→ **Task description**: For the data below, report how many lines include the word "kłódka", and write nothing else.

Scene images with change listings

┌──

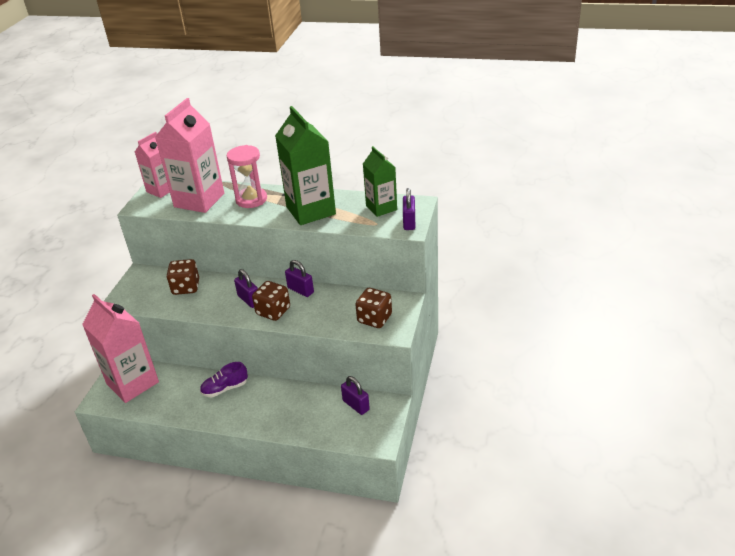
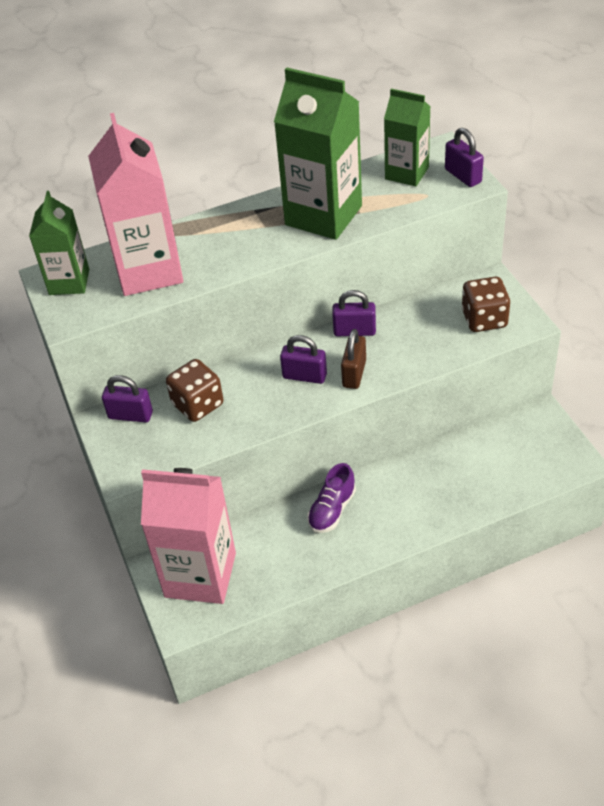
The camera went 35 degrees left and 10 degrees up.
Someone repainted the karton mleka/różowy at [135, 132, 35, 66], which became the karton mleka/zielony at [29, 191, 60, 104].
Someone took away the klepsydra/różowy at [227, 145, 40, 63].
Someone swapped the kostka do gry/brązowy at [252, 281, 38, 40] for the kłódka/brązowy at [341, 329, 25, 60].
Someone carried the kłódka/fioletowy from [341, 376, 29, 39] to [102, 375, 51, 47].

└──

→ **Completed task**: 2